Segment Open
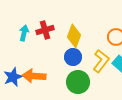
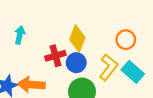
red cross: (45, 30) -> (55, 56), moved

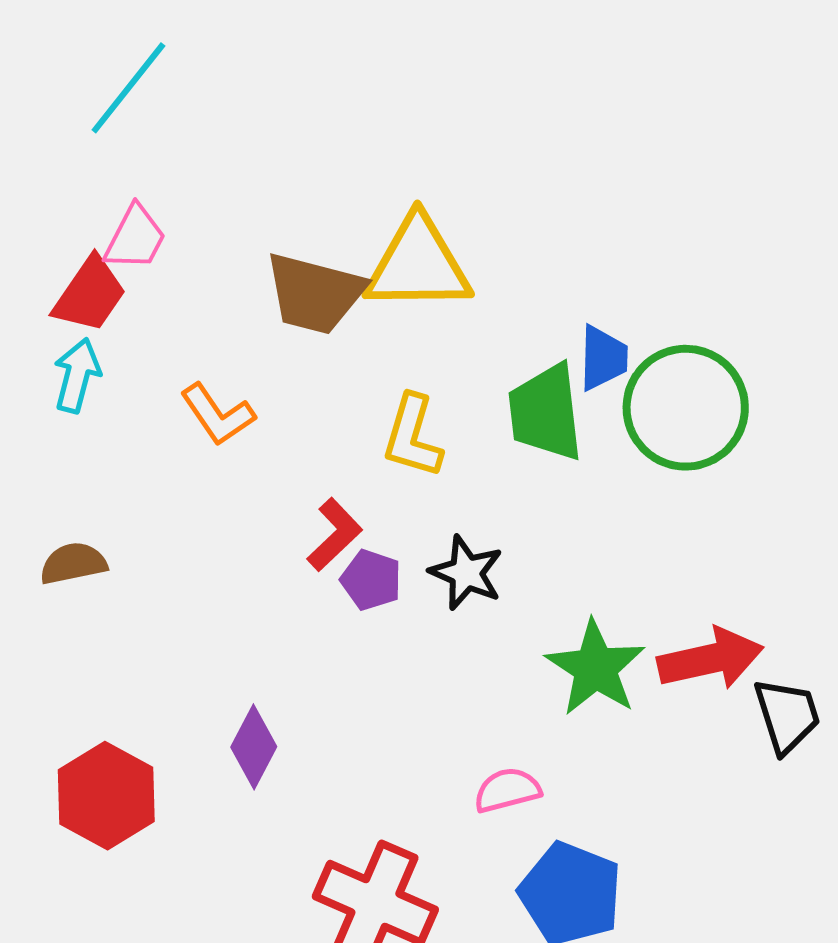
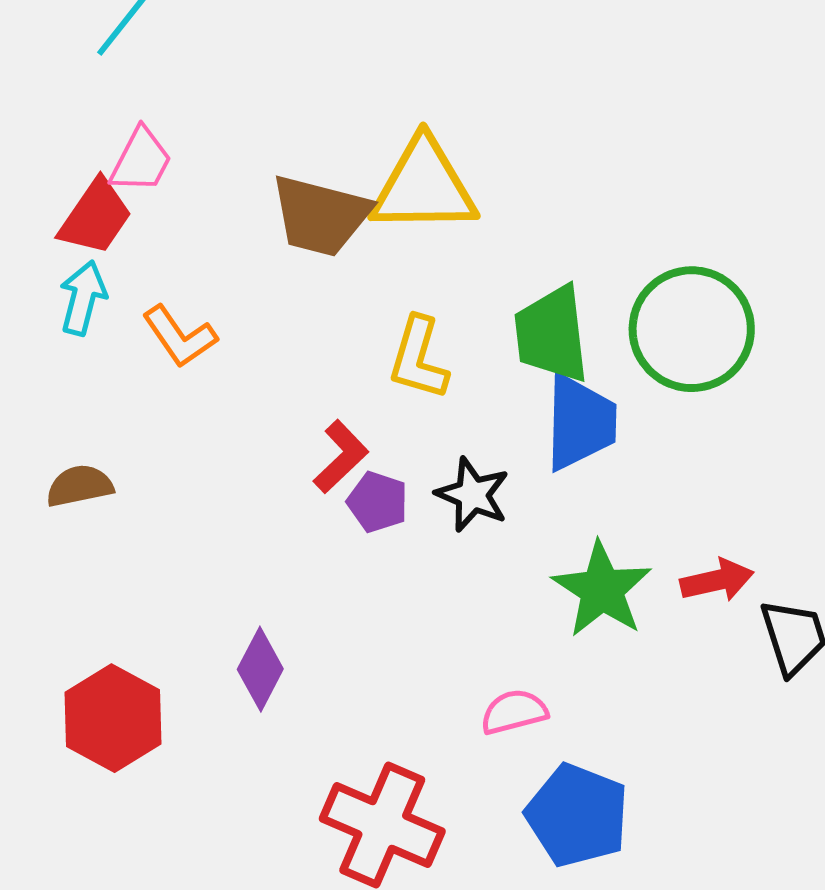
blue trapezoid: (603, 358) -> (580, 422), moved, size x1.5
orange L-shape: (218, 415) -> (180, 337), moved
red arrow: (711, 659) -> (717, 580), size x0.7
Segment Closed
Segment Open
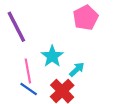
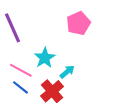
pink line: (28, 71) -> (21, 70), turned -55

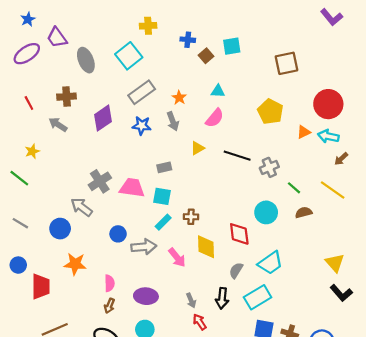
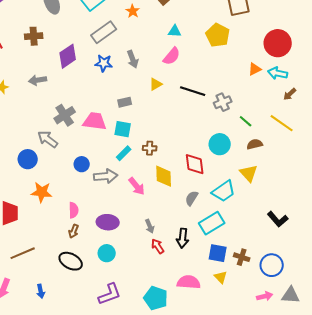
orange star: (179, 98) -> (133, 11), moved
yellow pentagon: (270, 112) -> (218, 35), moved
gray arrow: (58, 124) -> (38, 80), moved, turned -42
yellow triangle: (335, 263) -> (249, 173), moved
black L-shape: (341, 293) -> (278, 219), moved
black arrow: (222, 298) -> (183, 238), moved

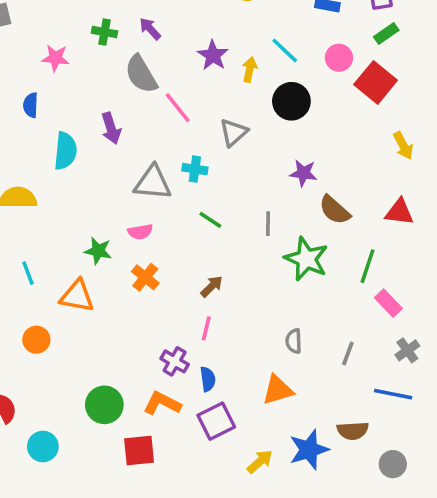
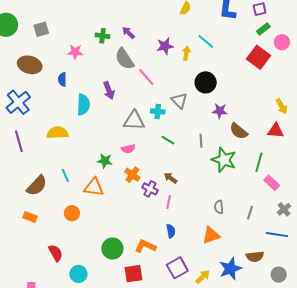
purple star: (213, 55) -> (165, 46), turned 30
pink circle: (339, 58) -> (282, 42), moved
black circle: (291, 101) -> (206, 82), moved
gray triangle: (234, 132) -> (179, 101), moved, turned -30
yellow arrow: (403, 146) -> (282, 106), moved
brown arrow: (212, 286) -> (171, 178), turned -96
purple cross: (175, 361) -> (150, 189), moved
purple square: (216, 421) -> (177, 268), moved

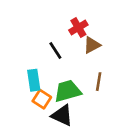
Segment Closed
Segment Open
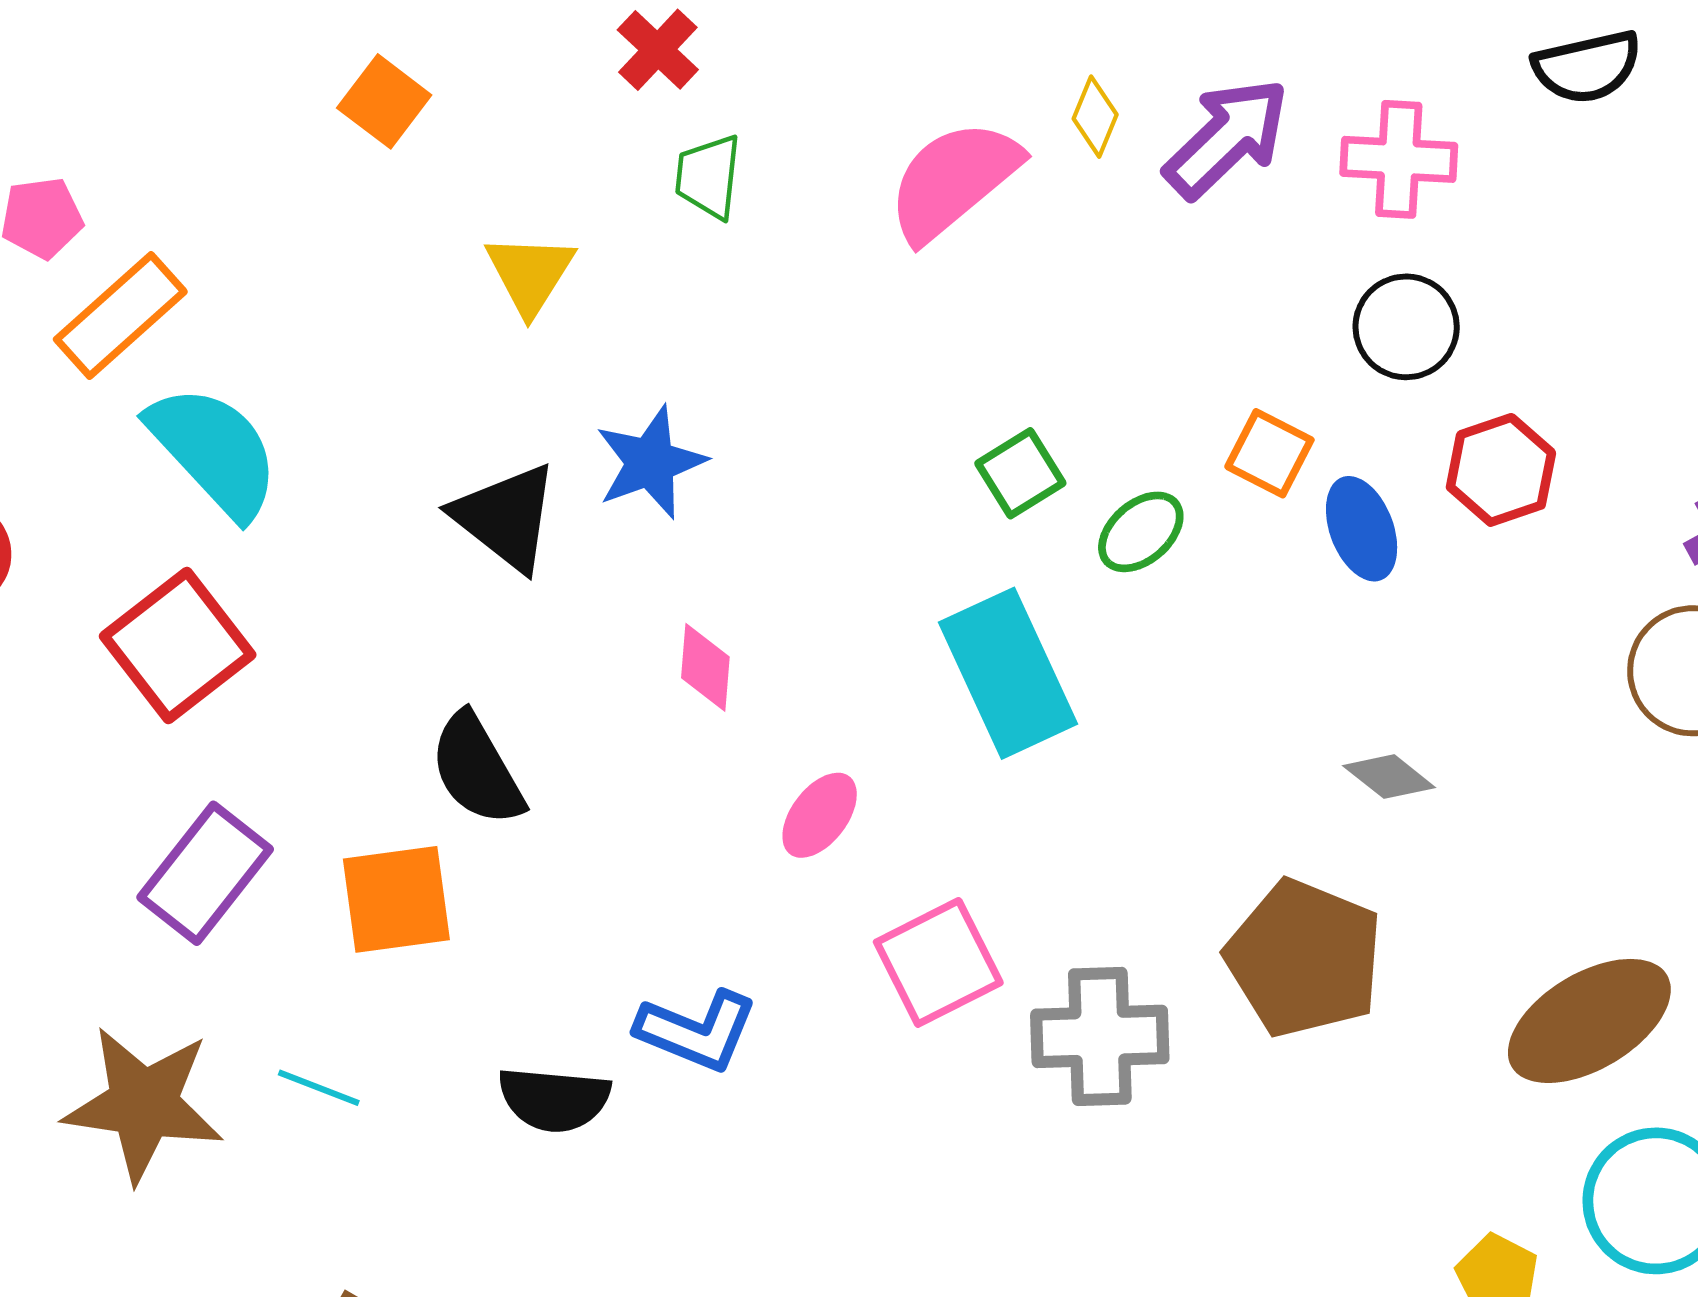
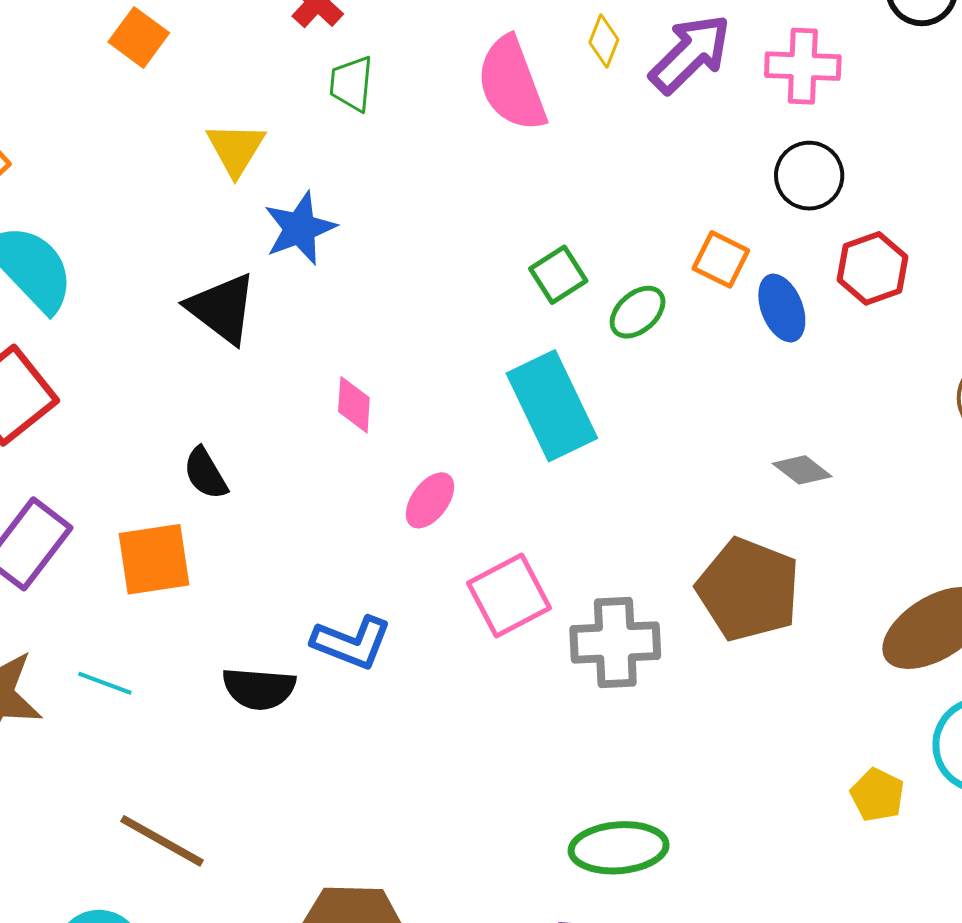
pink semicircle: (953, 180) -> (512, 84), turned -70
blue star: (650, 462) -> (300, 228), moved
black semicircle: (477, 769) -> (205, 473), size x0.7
Segment Closed
• _Task brief_: Of the lines above, copy only those from the one holding "red cross: (45, 30) -> (55, 56), moved" to the one holding "red arrow: (711, 659)", both included, and exclude every image.

• _Answer space_:
red cross: (45, 30) -> (55, 56), moved

blue trapezoid: (603, 358) -> (580, 422), moved, size x1.5
orange L-shape: (218, 415) -> (180, 337), moved
red arrow: (711, 659) -> (717, 580), size x0.7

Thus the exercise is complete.